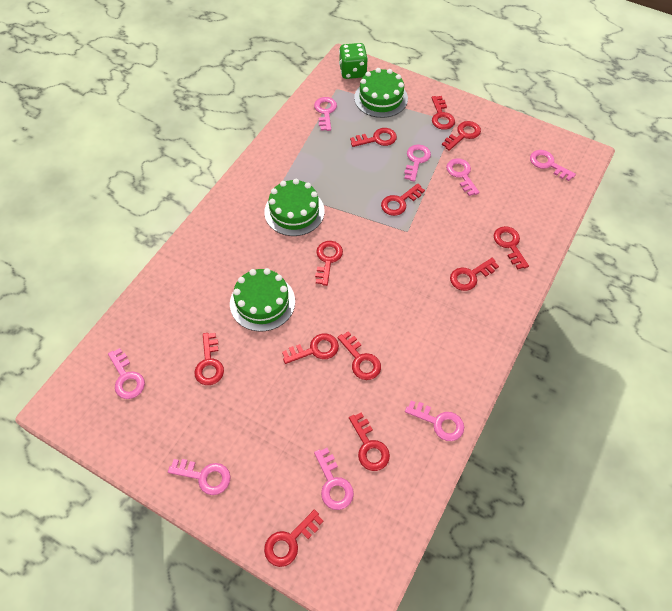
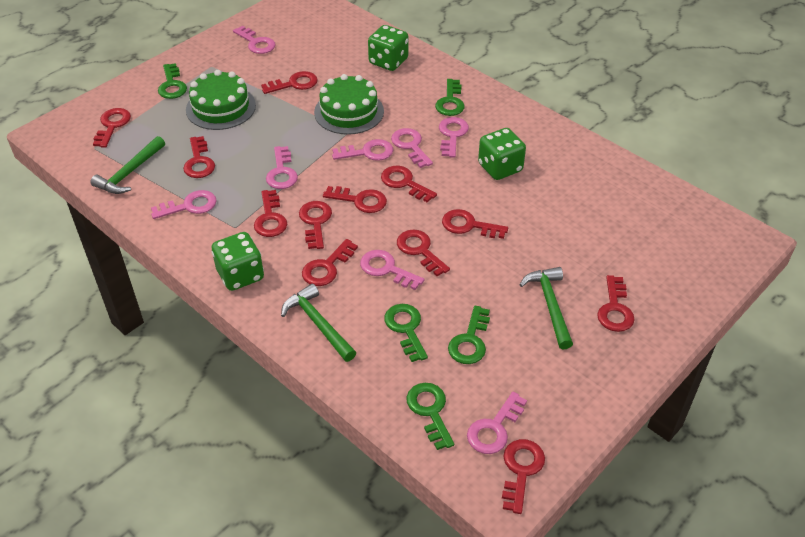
green cake: 3 -> 2
green dice: 1 -> 3
green hammer: 0 -> 3
green key: 0 -> 5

§ **What you should do**:
Repeat the data exactly as written, but without the pictures.

§ **Task solution**:
green cake: 3 -> 2
green dice: 1 -> 3
green hammer: 0 -> 3
green key: 0 -> 5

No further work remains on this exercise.